== TASK MATERIAL ==
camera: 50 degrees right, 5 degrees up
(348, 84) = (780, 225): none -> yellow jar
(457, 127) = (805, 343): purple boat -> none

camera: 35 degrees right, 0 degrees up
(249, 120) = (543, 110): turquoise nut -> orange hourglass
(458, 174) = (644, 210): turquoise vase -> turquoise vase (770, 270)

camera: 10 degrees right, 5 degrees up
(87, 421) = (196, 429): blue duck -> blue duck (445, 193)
===
== TASK MATERIAL ==
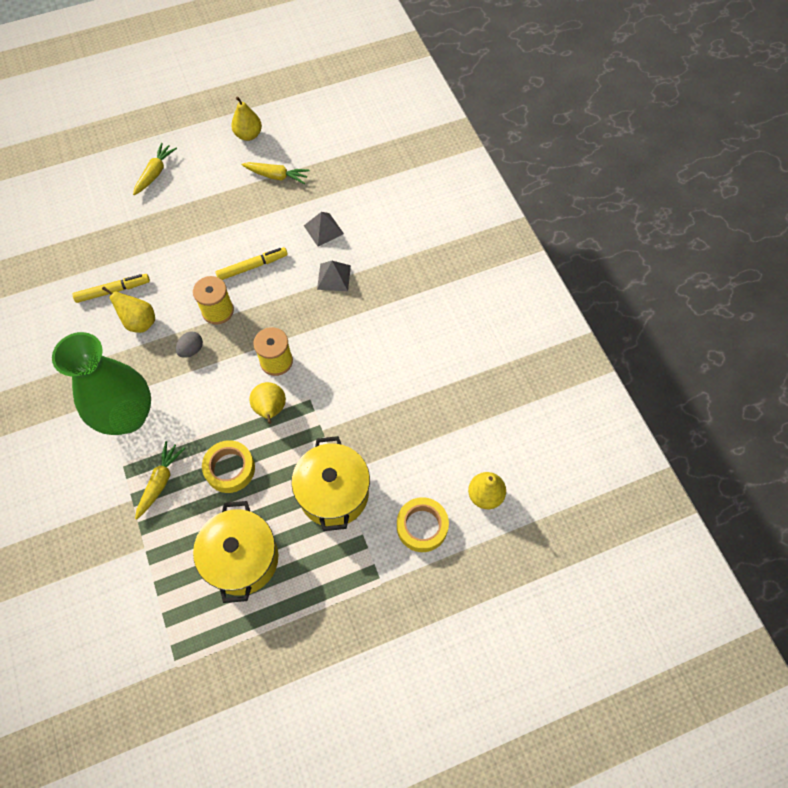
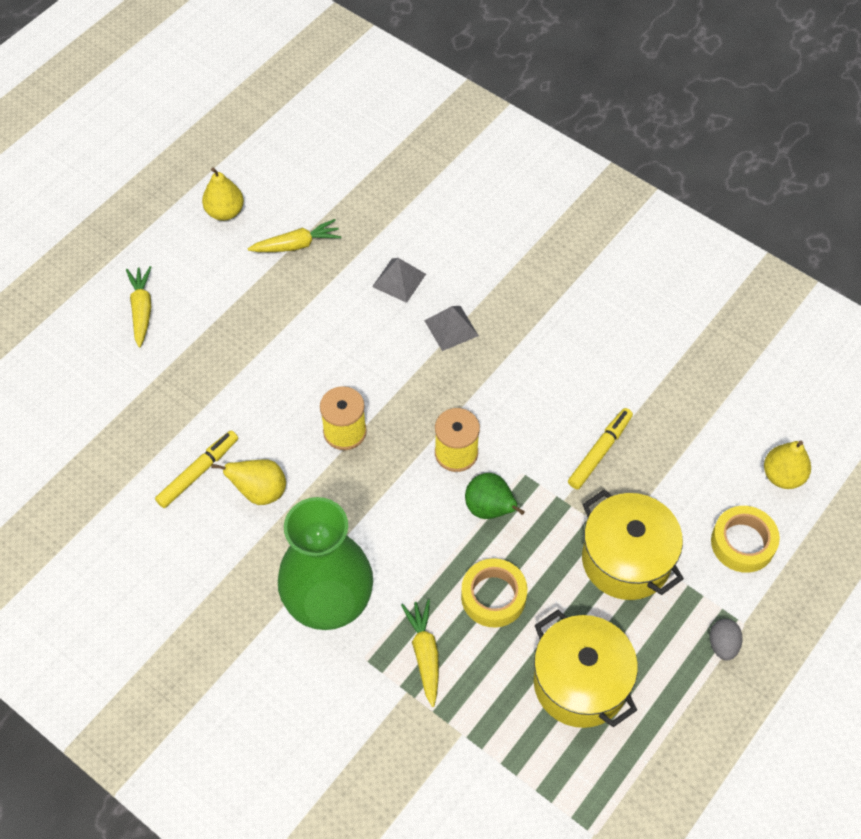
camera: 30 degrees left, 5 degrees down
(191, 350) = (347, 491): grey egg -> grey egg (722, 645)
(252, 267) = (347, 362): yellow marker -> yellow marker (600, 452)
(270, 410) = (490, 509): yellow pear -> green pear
===
== TASK MATERIAL ==
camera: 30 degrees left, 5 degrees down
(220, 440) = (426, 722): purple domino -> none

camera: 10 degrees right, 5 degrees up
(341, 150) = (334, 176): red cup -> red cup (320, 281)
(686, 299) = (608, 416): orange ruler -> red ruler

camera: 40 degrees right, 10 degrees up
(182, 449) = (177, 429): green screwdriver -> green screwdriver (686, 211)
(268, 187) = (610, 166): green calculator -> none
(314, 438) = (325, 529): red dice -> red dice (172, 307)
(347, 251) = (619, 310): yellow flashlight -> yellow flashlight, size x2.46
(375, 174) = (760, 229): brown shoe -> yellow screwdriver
===
Lines containing the word "camera": copy each of them from the material.

camera: 50 degrees right, 5 degrees up
camera: 35 degrees right, 0 degrees up
camera: 10 degrees right, 5 degrees up
camera: 30 degrees left, 5 degrees down
camera: 30 degrees left, 5 degrees down
camera: 10 degrees right, 5 degrees up
camera: 40 degrees right, 10 degrees up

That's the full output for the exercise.